DATA TO EXAMINE START

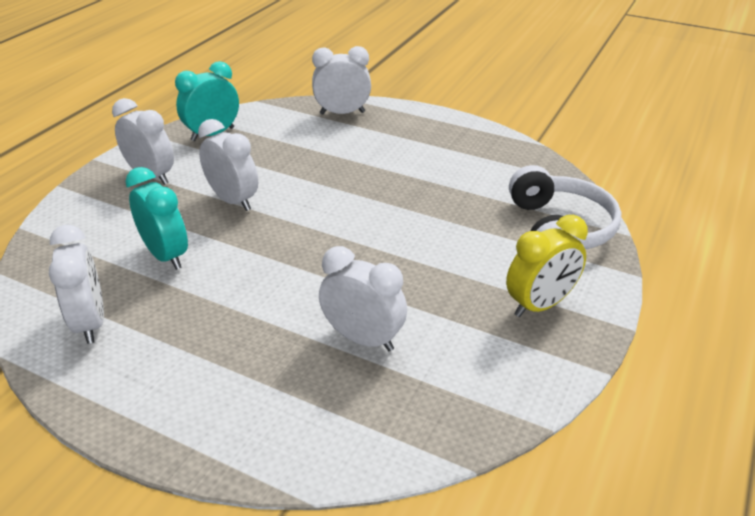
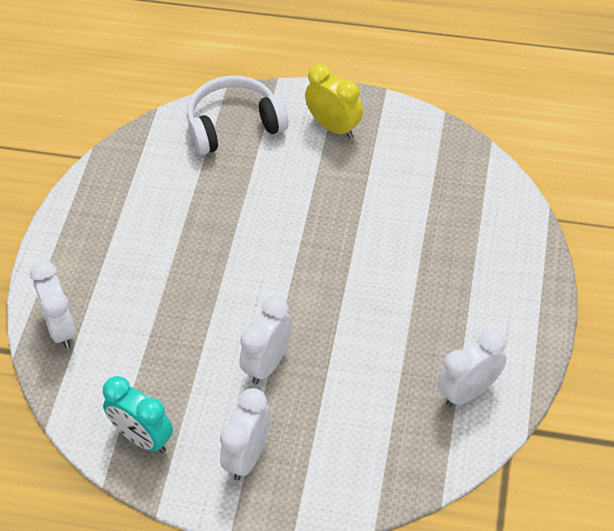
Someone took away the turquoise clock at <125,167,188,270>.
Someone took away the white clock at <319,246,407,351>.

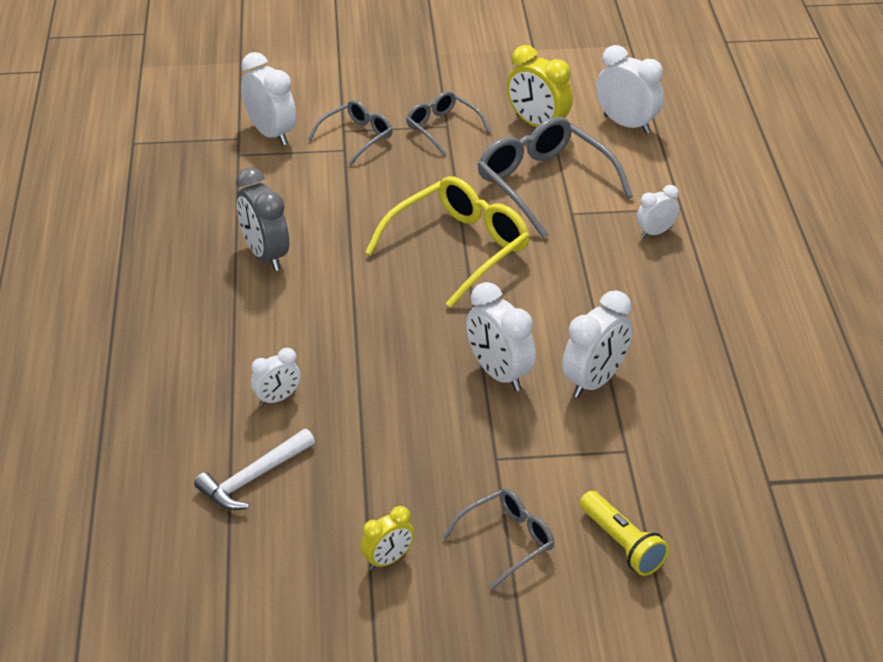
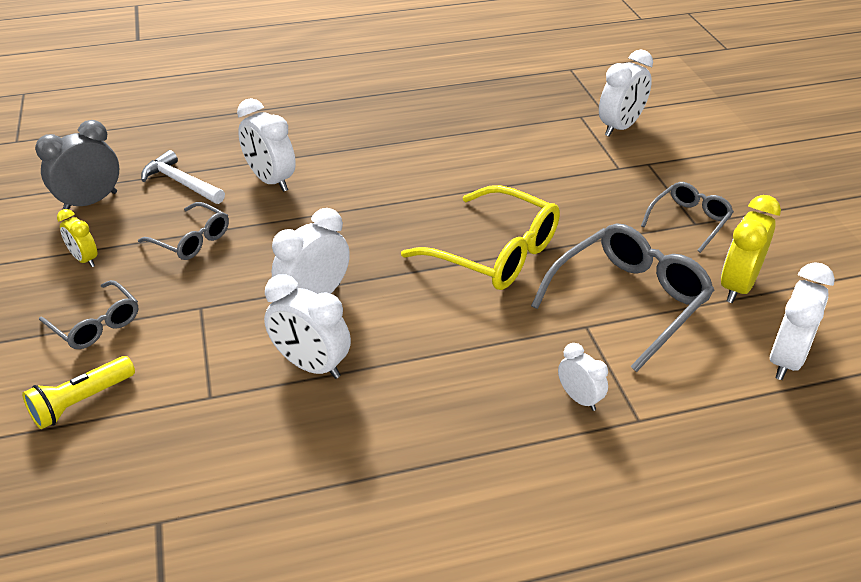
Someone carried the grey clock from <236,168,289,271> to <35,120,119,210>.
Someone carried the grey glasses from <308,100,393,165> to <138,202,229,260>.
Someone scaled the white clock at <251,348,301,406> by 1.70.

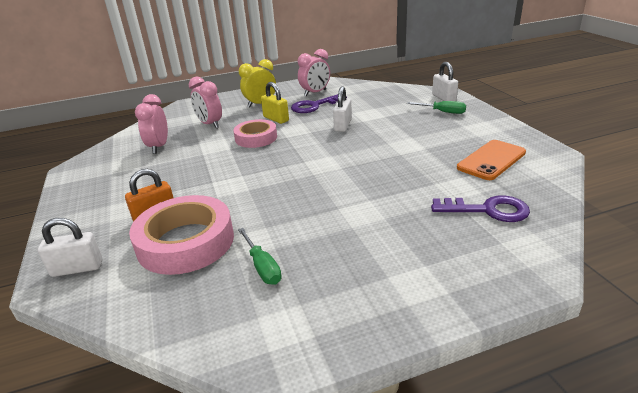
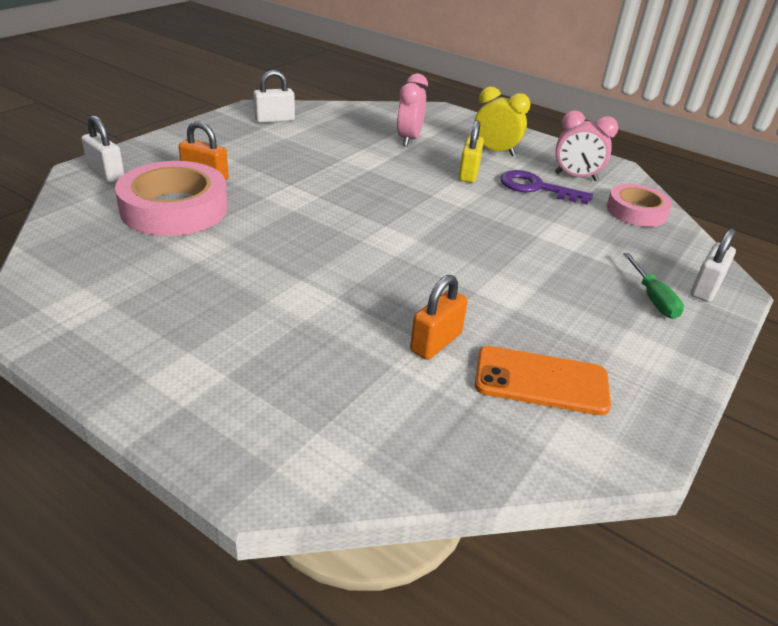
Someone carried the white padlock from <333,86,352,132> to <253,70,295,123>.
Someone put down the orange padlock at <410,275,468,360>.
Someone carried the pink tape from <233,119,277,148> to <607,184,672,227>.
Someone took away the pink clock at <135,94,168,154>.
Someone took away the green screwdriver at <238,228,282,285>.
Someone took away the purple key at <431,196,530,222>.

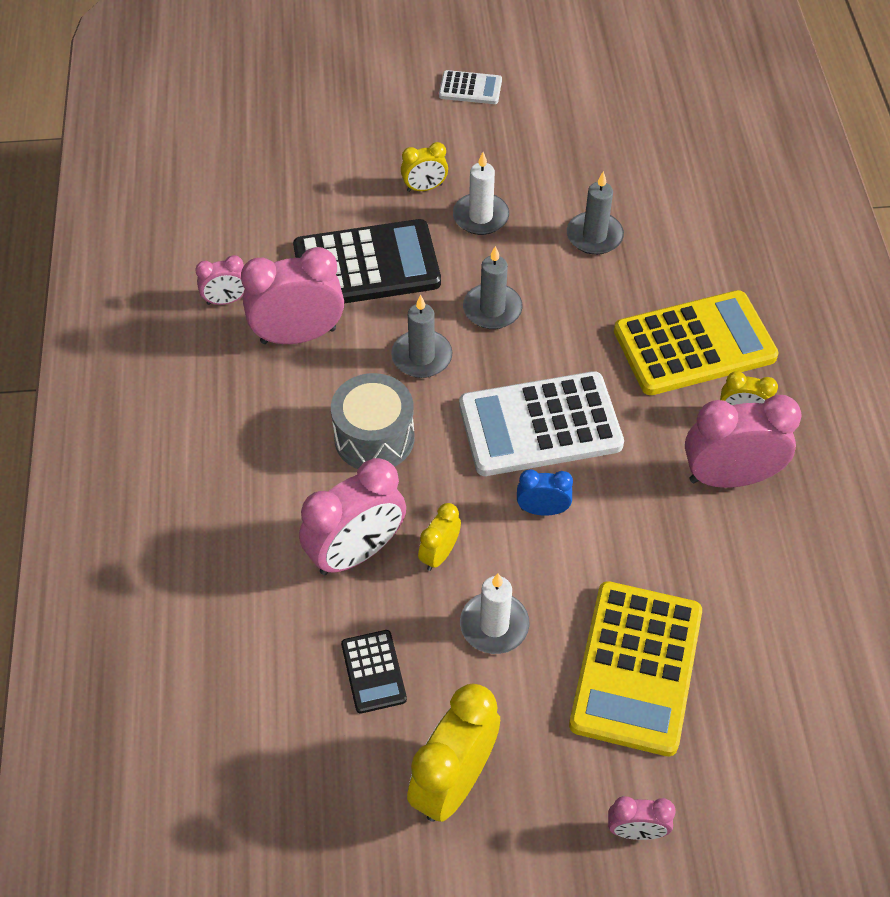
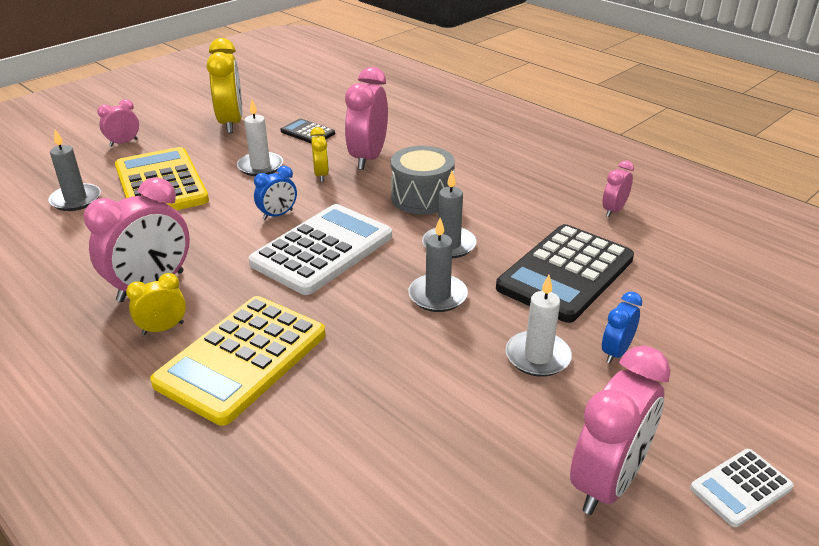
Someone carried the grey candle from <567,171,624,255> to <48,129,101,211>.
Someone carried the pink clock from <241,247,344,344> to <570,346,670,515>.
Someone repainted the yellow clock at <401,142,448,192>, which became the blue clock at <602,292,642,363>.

DATA TO EXAMINE END

## EXERCISE AIM
Retrieve each line from the records above where the word "grey" occurs.

## EXERCISE RESPONSE
Someone carried the grey clock from <236,168,289,271> to <35,120,119,210>.
Someone carried the grey glasses from <308,100,393,165> to <138,202,229,260>.
Someone carried the grey candle from <567,171,624,255> to <48,129,101,211>.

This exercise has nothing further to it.